- What you will do
Reproduce each line below with no alterations.

(Data entries)
■ ■ ■ ■ ■

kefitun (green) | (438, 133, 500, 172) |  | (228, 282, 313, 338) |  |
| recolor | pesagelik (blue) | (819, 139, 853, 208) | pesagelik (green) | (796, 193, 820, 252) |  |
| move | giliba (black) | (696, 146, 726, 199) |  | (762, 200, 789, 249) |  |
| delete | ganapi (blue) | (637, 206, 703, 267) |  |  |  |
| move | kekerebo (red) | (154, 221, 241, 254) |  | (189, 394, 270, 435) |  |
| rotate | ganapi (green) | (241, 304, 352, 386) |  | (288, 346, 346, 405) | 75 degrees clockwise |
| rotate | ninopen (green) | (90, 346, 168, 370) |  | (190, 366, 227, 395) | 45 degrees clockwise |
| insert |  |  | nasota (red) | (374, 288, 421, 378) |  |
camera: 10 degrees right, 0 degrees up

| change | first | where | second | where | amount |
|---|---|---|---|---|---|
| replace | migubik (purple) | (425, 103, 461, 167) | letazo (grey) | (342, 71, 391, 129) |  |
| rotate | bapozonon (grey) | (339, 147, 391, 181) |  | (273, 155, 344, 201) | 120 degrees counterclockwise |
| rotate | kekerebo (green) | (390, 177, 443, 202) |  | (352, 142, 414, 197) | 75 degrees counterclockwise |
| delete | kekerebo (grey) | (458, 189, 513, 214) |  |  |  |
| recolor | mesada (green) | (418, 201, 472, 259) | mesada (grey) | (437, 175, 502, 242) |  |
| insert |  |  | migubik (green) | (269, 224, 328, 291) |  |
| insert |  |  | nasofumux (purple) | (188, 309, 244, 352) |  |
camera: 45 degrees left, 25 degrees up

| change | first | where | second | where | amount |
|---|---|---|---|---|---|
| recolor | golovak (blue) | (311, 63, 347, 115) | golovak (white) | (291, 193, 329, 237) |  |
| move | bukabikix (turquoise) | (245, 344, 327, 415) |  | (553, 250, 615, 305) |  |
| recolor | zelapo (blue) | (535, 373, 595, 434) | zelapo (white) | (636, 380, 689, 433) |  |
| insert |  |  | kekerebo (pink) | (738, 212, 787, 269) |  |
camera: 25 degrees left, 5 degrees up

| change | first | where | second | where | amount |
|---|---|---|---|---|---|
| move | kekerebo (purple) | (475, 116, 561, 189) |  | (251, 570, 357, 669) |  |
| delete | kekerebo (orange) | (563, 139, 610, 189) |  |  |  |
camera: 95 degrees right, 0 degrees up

■ ■ ■ ■ ■

- Result
kefitun (green) | (438, 133, 500, 172) |  | (228, 282, 313, 338) |  |
| recolor | pesagelik (blue) | (819, 139, 853, 208) | pesagelik (green) | (796, 193, 820, 252) |  |
| move | giliba (black) | (696, 146, 726, 199) |  | (762, 200, 789, 249) |  |
| delete | ganapi (blue) | (637, 206, 703, 267) |  |  |  |
| move | kekerebo (red) | (154, 221, 241, 254) |  | (189, 394, 270, 435) |  |
| rotate | ganapi (green) | (241, 304, 352, 386) |  | (288, 346, 346, 405) | 75 degrees clockwise |
| rotate | ninopen (green) | (90, 346, 168, 370) |  | (190, 366, 227, 395) | 45 degrees clockwise |
| insert |  |  | nasota (red) | (374, 288, 421, 378) |  |
camera: 10 degrees right, 0 degrees up

| change | first | where | second | where | amount |
|---|---|---|---|---|---|
| replace | migubik (purple) | (425, 103, 461, 167) | letazo (grey) | (342, 71, 391, 129) |  |
| rotate | bapozonon (grey) | (339, 147, 391, 181) |  | (273, 155, 344, 201) | 120 degrees counterclockwise |
| rotate | kekerebo (green) | (390, 177, 443, 202) |  | (352, 142, 414, 197) | 75 degrees counterclockwise |
| delete | kekerebo (grey) | (458, 189, 513, 214) |  |  |  |
| recolor | mesada (green) | (418, 201, 472, 259) | mesada (grey) | (437, 175, 502, 242) |  |
| insert |  |  | migubik (green) | (269, 224, 328, 291) |  |
| insert |  |  | nasofumux (purple) | (188, 309, 244, 352) |  |
camera: 45 degrees left, 25 degrees up

| change | first | where | second | where | amount |
|---|---|---|---|---|---|
| recolor | golovak (blue) | (311, 63, 347, 115) | golovak (white) | (291, 193, 329, 237) |  |
| move | bukabikix (turquoise) | (245, 344, 327, 415) |  | (553, 250, 615, 305) |  |
| recolor | zelapo (blue) | (535, 373, 595, 434) | zelapo (white) | (636, 380, 689, 433) |  |
| insert |  |  | kekerebo (pink) | (738, 212, 787, 269) |  |
camera: 25 degrees left, 5 degrees up

| change | first | where | second | where | amount |
|---|---|---|---|---|---|
| move | kekerebo (purple) | (475, 116, 561, 189) |  | (251, 570, 357, 669) |  |
| delete | kekerebo (orange) | (563, 139, 610, 189) |  |  |  |
camera: 95 degrees right, 0 degrees up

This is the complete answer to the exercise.